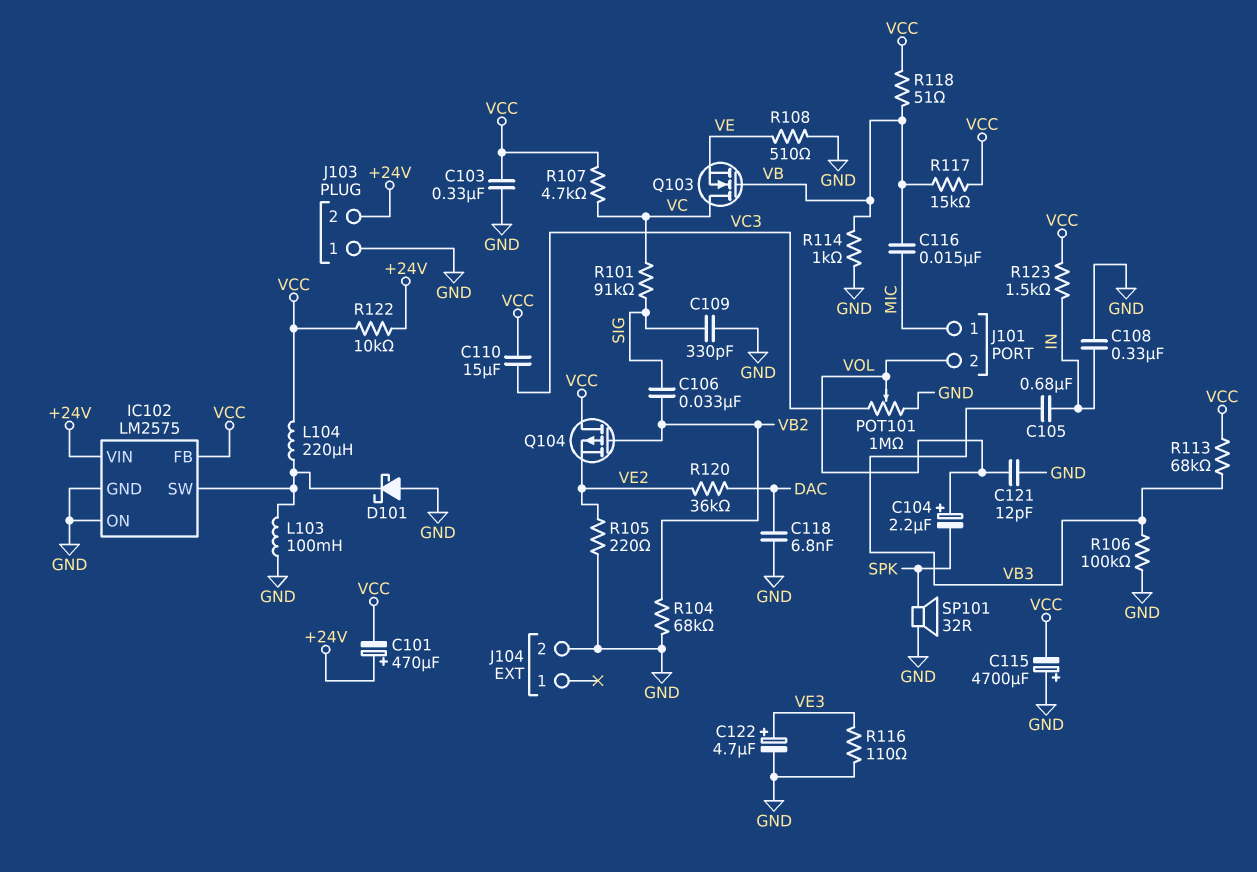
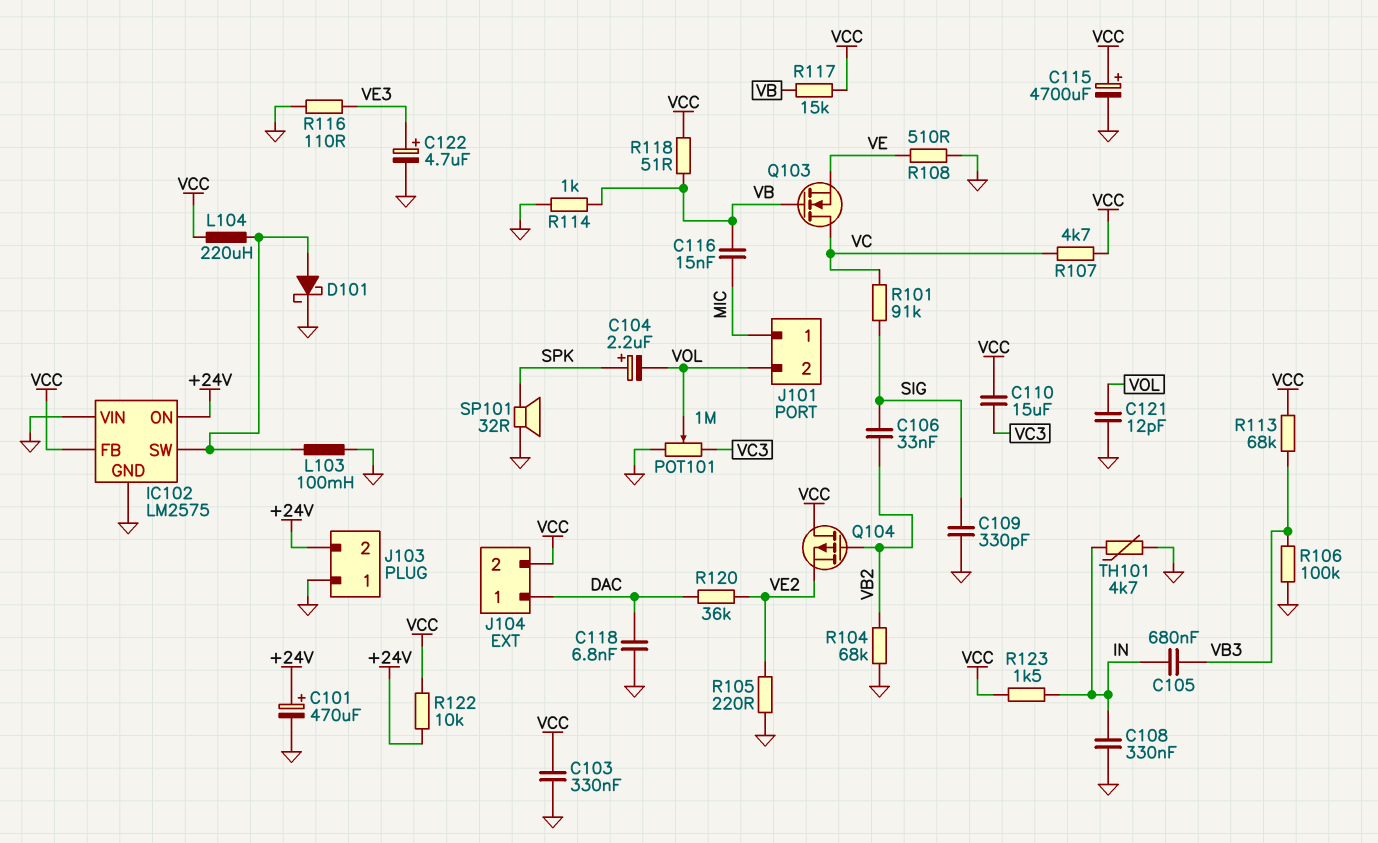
C101: 470uF (plus +24V, minus VCC) -> 470uF (plus +24V, minus GND)
C104: 2.2uF (plus VOL, minus SPK) -> 2.2uF (plus SPK, minus VOL)
C115: 4700uF (plus GND, minus VCC) -> 4700uF (plus VCC, minus GND)
D101: schottky (A GND, K IC102/SW) -> schottky (A IC102/SW, K GND)
IC102 pin ON: GND -> +24V
IC102 pin VIN: +24V -> GND
J104 pin 1: none -> DAC
J104 pin 2: GND -> VCC
TH101: none -> 4.7k (GND, IN)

AIM OF THE EXERCISE:
Keep the pictures out of the copy and write out the data exactly as it stands.

RESPONSE:
C101: 470uF (plus +24V, minus VCC) -> 470uF (plus +24V, minus GND)
C104: 2.2uF (plus VOL, minus SPK) -> 2.2uF (plus SPK, minus VOL)
C115: 4700uF (plus GND, minus VCC) -> 4700uF (plus VCC, minus GND)
D101: schottky (A GND, K IC102/SW) -> schottky (A IC102/SW, K GND)
IC102 pin ON: GND -> +24V
IC102 pin VIN: +24V -> GND
J104 pin 1: none -> DAC
J104 pin 2: GND -> VCC
TH101: none -> 4.7k (GND, IN)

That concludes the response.